- Material for the task
----

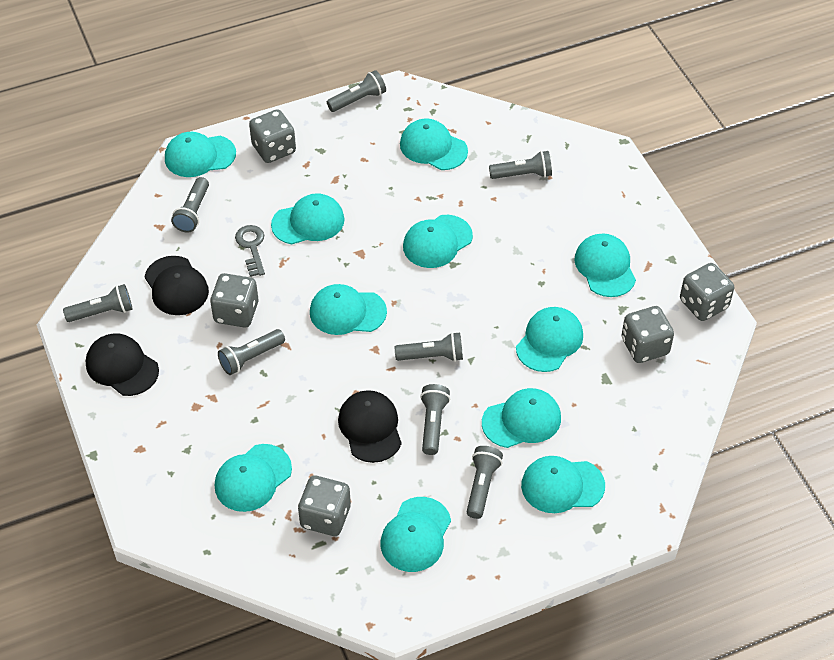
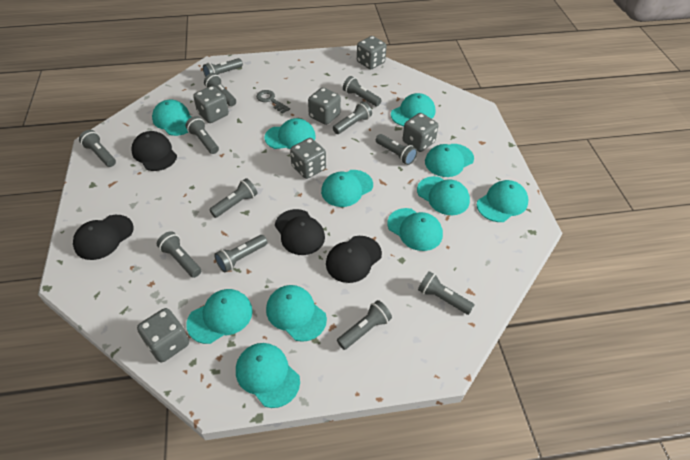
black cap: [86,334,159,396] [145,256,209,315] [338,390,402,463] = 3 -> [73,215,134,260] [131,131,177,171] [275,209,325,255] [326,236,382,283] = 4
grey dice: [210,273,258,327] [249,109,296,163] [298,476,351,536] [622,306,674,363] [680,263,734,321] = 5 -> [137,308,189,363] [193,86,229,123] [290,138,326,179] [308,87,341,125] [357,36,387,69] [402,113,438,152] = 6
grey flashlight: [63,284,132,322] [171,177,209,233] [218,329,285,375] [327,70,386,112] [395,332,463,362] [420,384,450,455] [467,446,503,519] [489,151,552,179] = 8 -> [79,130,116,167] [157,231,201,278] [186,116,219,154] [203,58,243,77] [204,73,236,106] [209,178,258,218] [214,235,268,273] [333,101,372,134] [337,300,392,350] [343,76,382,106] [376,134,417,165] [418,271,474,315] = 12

----

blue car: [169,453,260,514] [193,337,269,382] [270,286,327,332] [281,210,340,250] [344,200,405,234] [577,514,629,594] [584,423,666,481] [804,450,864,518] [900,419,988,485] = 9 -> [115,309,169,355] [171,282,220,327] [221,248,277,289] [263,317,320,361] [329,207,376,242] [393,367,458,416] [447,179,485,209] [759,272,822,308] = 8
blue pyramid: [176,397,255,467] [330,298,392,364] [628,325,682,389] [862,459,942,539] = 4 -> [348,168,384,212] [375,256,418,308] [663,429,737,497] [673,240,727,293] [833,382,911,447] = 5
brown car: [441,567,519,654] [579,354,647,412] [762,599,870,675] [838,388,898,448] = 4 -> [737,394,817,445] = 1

----

- Problem description
The required answer is the run of lines above, starting at the line with "black cap: [86,334,159,396]" and ending at the line with "grey dice: [210,273,258,327]", reproduced exactly with both ends.

- Finished task
black cap: [86,334,159,396] [145,256,209,315] [338,390,402,463] = 3 -> [73,215,134,260] [131,131,177,171] [275,209,325,255] [326,236,382,283] = 4
grey dice: [210,273,258,327] [249,109,296,163] [298,476,351,536] [622,306,674,363] [680,263,734,321] = 5 -> [137,308,189,363] [193,86,229,123] [290,138,326,179] [308,87,341,125] [357,36,387,69] [402,113,438,152] = 6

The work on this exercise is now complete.